■ Exercise objective ■
Could you set out the lines below as a numbered list, skipping blank ones? Start with the line containing "Identify the location of vacant point" and end after the one containing "[(501, 309)]".

■ Input for this task ■
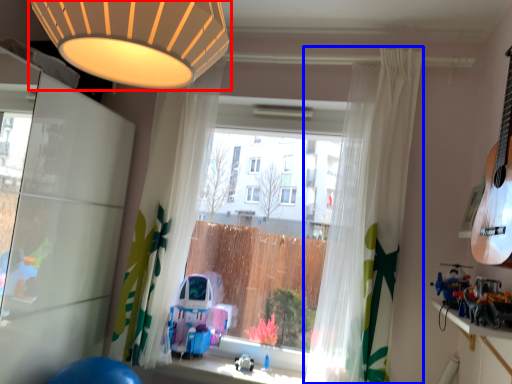
Question: Which object is closer to the camera taking this photo, lamp (highlighted by a red box) or curtain (highlighted by a blue box)?

Choices:
 (A) lamp
 (B) curtain

Answer: (A)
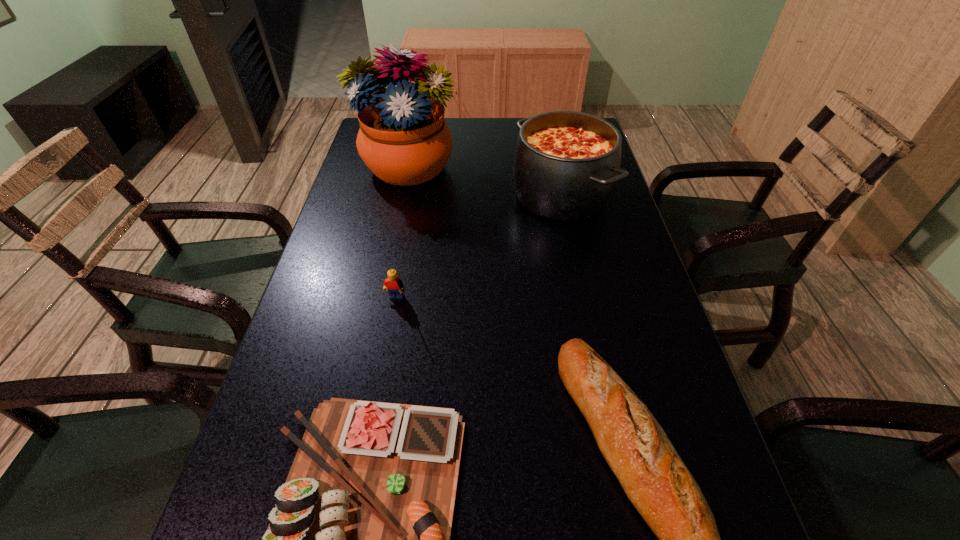
At what (x,y) coordinates should I click in order to perform the action: click on object present at the far left corner. Please return your answer as a coordinate pair (x, y). This screenshot has width=960, height=540. Looking at the image, I should click on (403, 138).

Find the location of `vacant space at the far edge`. vacant space at the far edge is located at coordinates (496, 146).

The width and height of the screenshot is (960, 540). In the image, there is a desktop. Find the location of `vacant space at the left edge`. vacant space at the left edge is located at coordinates (302, 353).

In the image, there is a desktop. Identify the location of vacant space at the right edge. (728, 526).

The width and height of the screenshot is (960, 540). I want to click on unoccupied area between the flower arrangement and the fourth shortest object, so [x=483, y=182].

Identify the location of free space between the third farthest object and the casserole. The height and width of the screenshot is (540, 960). (478, 250).

The width and height of the screenshot is (960, 540). Identify the location of free space between the tallest object and the casserole. (483, 182).

Identify the location of object that is the closest to the Lego. This screenshot has width=960, height=540. (359, 539).

The width and height of the screenshot is (960, 540). I want to click on object that can be found as the fourth closest to the second tallest object, so click(359, 539).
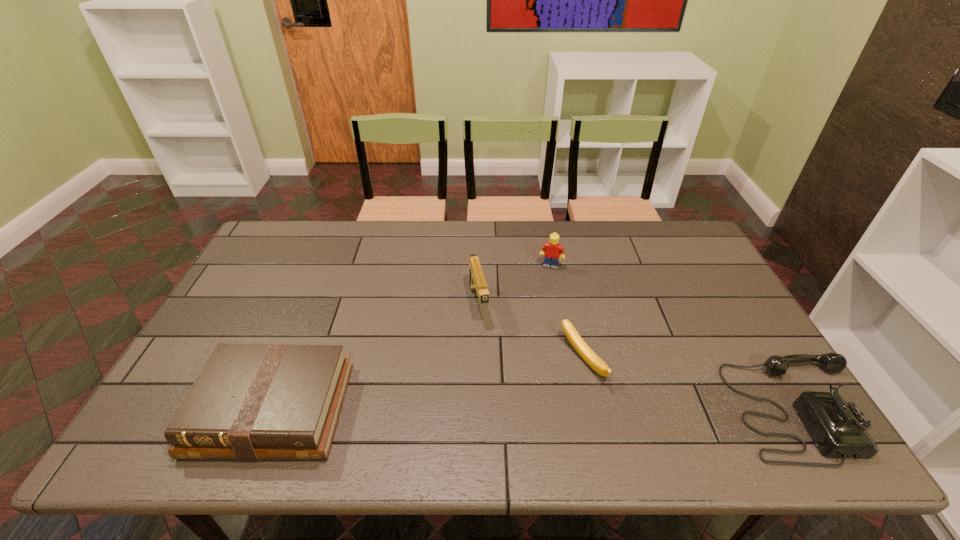
Where is `free region that satisfies the following two spatial constraints: 1. on the spine side of the Bible; 2. on the dial of the telephone`? free region that satisfies the following two spatial constraints: 1. on the spine side of the Bible; 2. on the dial of the telephone is located at coordinates (273, 409).

At what (x,y) coordinates should I click in order to perform the action: click on free space that satisfies the following two spatial constraints: 1. on the spine side of the telephone; 2. on the dial of the Bible. Please return your answer as a coordinate pair (x, y). Looking at the image, I should click on (273, 409).

Locate an element on the screen. This screenshot has width=960, height=540. vacant position in the image that satisfies the following two spatial constraints: 1. on the front side of the rightmost object; 2. on the dial of the Lego is located at coordinates (578, 409).

The width and height of the screenshot is (960, 540). I want to click on free location that satisfies the following two spatial constraints: 1. on the back side of the pistol; 2. on the right side of the Lego, so click(478, 266).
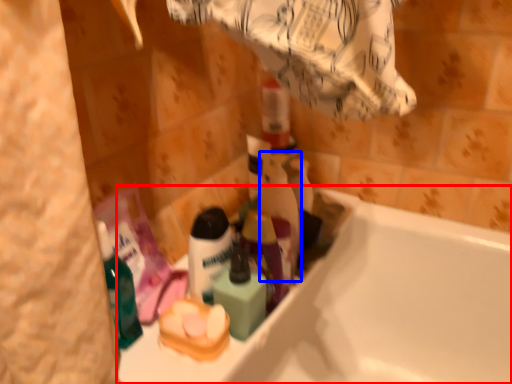
Question: Which point is closer to the camera, bathtub (highlighted by a red box) or cleaning product (highlighted by a blue box)?

Choices:
 (A) bathtub
 (B) cleaning product

Answer: (A)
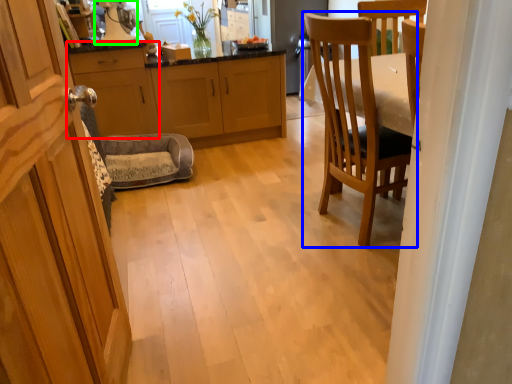
Question: Considering the real-world distances, which object is closest to cabinetry (highlighted by a red box)? chair (highlighted by a blue box) or appliance (highlighted by a green box).

Choices:
 (A) chair
 (B) appliance

Answer: (B)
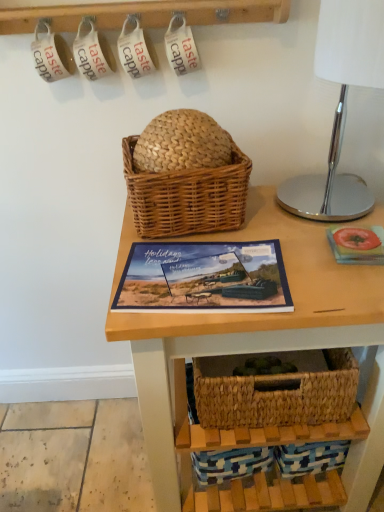
This screenshot has height=512, width=384. Find the location of `free space above woven wood table at center (from a real-world perspective)`. free space above woven wood table at center (from a real-world perspective) is located at coordinates (261, 245).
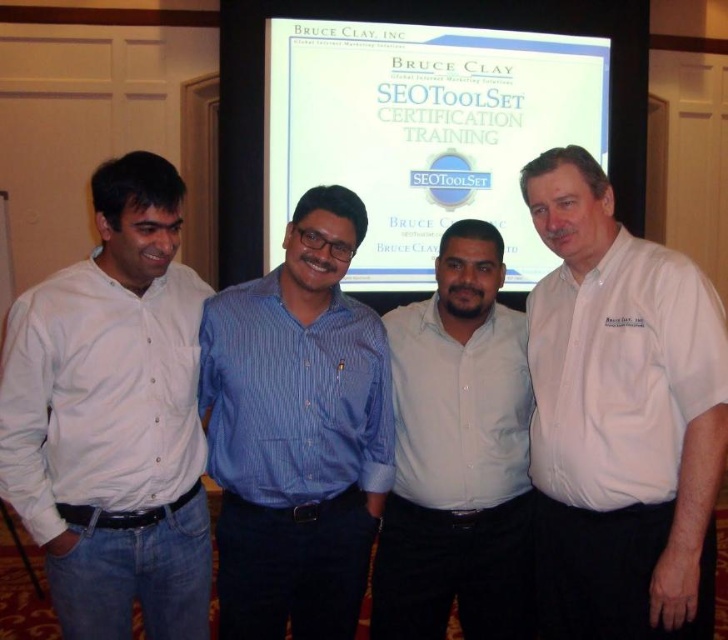
Question: Considering the real-world distances, which object is closest to the blue striped shirt at center?

Choices:
 (A) white cotton shirt at left
 (B) white shirt at center

Answer: (A)

Question: Which object is positioned farthest from the white cotton shirt at center?

Choices:
 (A) white glossy projector screen at upper center
 (B) white shirt at center
 (C) white cotton shirt at left

Answer: (A)

Question: Is white glossy projector screen at upper center below white shirt at center?

Choices:
 (A) yes
 (B) no

Answer: (B)

Question: Does white cotton shirt at left have a smaller size compared to white shirt at center?

Choices:
 (A) no
 (B) yes

Answer: (A)

Question: Which object is positioned farthest from the white cotton shirt at left?

Choices:
 (A) blue striped shirt at center
 (B) white glossy projector screen at upper center
 (C) white shirt at center
 (D) white cotton shirt at center

Answer: (B)

Question: Can you confirm if white cotton shirt at center is wider than white glossy projector screen at upper center?

Choices:
 (A) no
 (B) yes

Answer: (A)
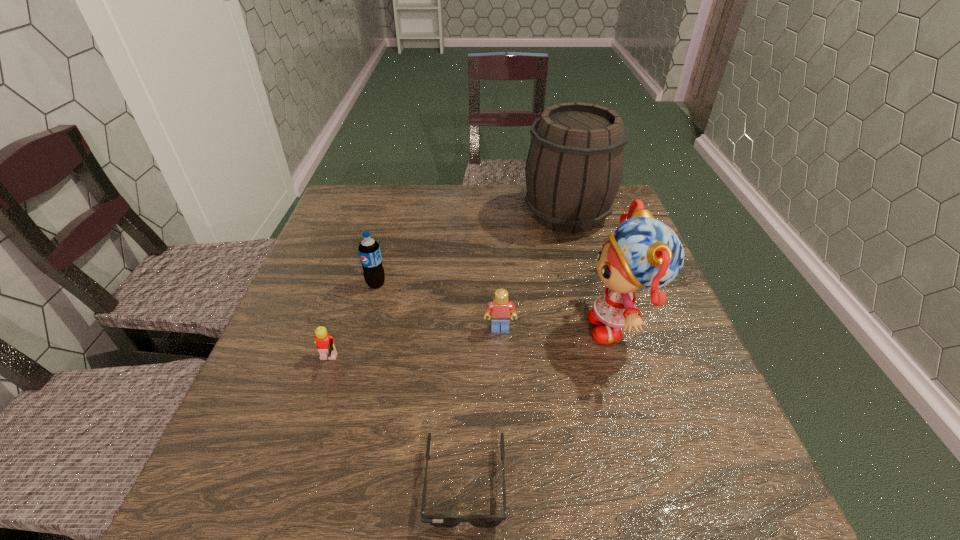
Locate an element on the screen. The width and height of the screenshot is (960, 540). vacant area that lies between the fifth object from right to left and the wine bucket is located at coordinates (471, 249).

Identify the location of vacant point located between the nearer Lego and the farthest object. This screenshot has height=540, width=960. (447, 288).

Find the location of a particular element. The width and height of the screenshot is (960, 540). blank region between the shortest object and the doll is located at coordinates (542, 406).

Where is `free space between the right Lego and the leftmost object`? The width and height of the screenshot is (960, 540). free space between the right Lego and the leftmost object is located at coordinates (414, 346).

Where is `vacant area between the nearest object and the wine bucket`? vacant area between the nearest object and the wine bucket is located at coordinates (516, 349).

Find the location of a particular element. The width and height of the screenshot is (960, 540). free space between the second shortest object and the shortest object is located at coordinates (396, 423).

Where is `object that is the third nearest to the sunglasses`? Image resolution: width=960 pixels, height=540 pixels. object that is the third nearest to the sunglasses is located at coordinates (501, 309).

Identify which object is located as the third nearest to the sunglasses. Please provide its 2D coordinates. Your answer should be formatted as a tuple, i.e. [(x, y)], where the tuple contains the x and y coordinates of a point satisfying the conditions above.

[(501, 309)]

This screenshot has width=960, height=540. In order to click on free space that satisfies the following two spatial constraints: 1. on the front-facing side of the right Lego; 2. in front of the nearer Lego with the accessory visible in this screenshot , I will do `click(501, 362)`.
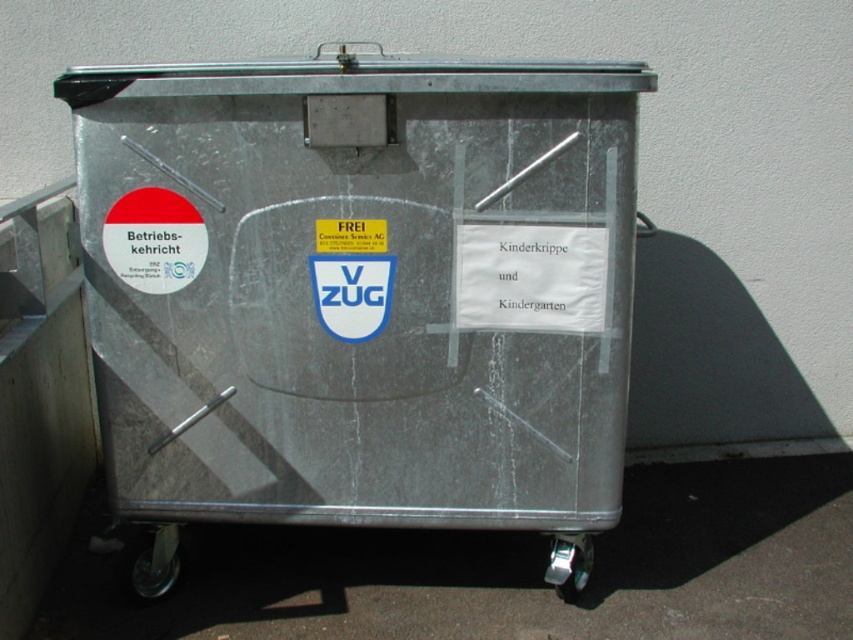
Question: Which point appears farthest from the camera in this image?

Choices:
 (A) (195, 273)
 (B) (148, 572)
 (C) (479, 524)
 (D) (346, 300)

Answer: (B)

Question: Which object is closer to the camera taking this photo?

Choices:
 (A) metallic trash can at center
 (B) matte white sticker at left
 (C) metallic at lower left
 (D) black rubber wheel at lower right

Answer: (A)

Question: From the image, what is the correct spatial relationship of blue glossy shield at center in relation to black rubber wheel at lower right?

Choices:
 (A) above
 (B) below

Answer: (A)

Question: Is metallic trash can at center above metallic at lower left?

Choices:
 (A) yes
 (B) no

Answer: (A)

Question: Which object is positioned farthest from the black rubber wheel at lower right?

Choices:
 (A) metallic trash can at center
 (B) blue glossy shield at center
 (C) metallic at lower left
 (D) matte white sticker at left

Answer: (D)

Question: Can you confirm if metallic trash can at center is wider than black rubber wheel at lower right?

Choices:
 (A) yes
 (B) no

Answer: (A)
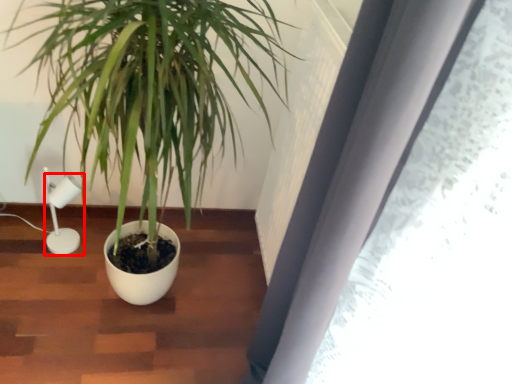
Question: In this image, where is lamp (annotated by the red box) located relative to houseplant?

Choices:
 (A) right
 (B) left

Answer: (B)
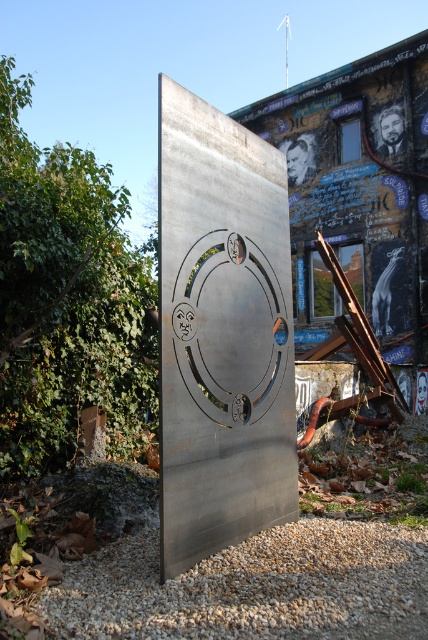
In the scene shown: You are an artist planning to install a new sculpture in the outdoor space shown. You have a small statue that is 1 meter tall. You want to place it between the metallic silver circle at center and the gray gravel at lower center. Considering their heights, where should you place the statue so it doesn

The metallic silver circle at center is much taller than the gray gravel at lower center. Since your statue is 1 meter tall, you should place it near the gray gravel at lower center to maintain visual balance, as the statue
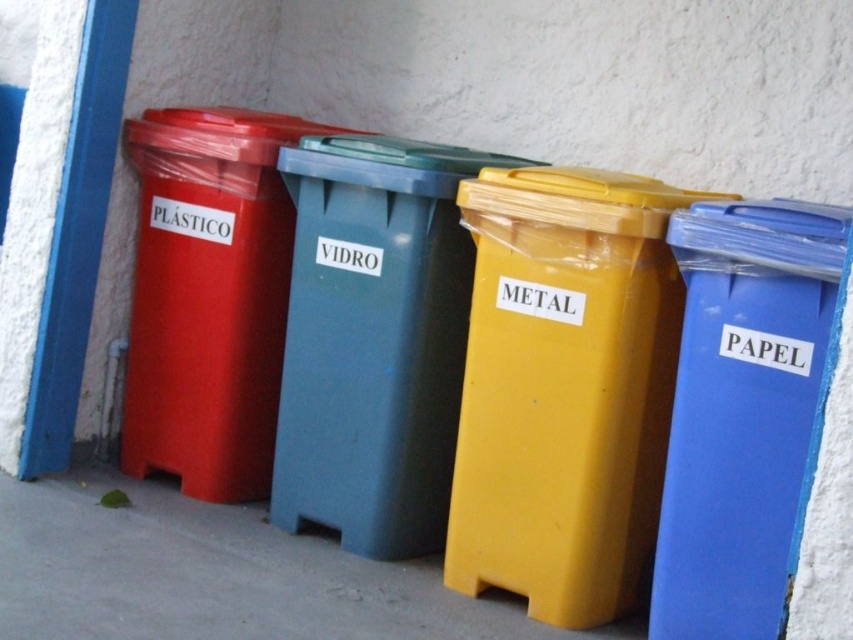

■ Completed task ■
1. Identify the location of vacant point located between the nearer Lego and the farthest object. This screenshot has height=540, width=960. (447, 288).
2. Find the location of a particular element. The width and height of the screenshot is (960, 540). blank region between the shortest object and the doll is located at coordinates (542, 406).
3. Where is `free space between the right Lego and the leftmost object`? The width and height of the screenshot is (960, 540). free space between the right Lego and the leftmost object is located at coordinates (414, 346).
4. Where is `vacant area between the nearest object and the wine bucket`? vacant area between the nearest object and the wine bucket is located at coordinates (516, 349).
5. Find the location of a particular element. The width and height of the screenshot is (960, 540). free space between the second shortest object and the shortest object is located at coordinates (396, 423).
6. Where is `object that is the third nearest to the sunglasses`? Image resolution: width=960 pixels, height=540 pixels. object that is the third nearest to the sunglasses is located at coordinates (501, 309).
7. Identify which object is located as the third nearest to the sunglasses. Please provide its 2D coordinates. Your answer should be formatted as a tuple, i.e. [(x, y)], where the tuple contains the x and y coordinates of a point satisfying the conditions above.
8. [(501, 309)]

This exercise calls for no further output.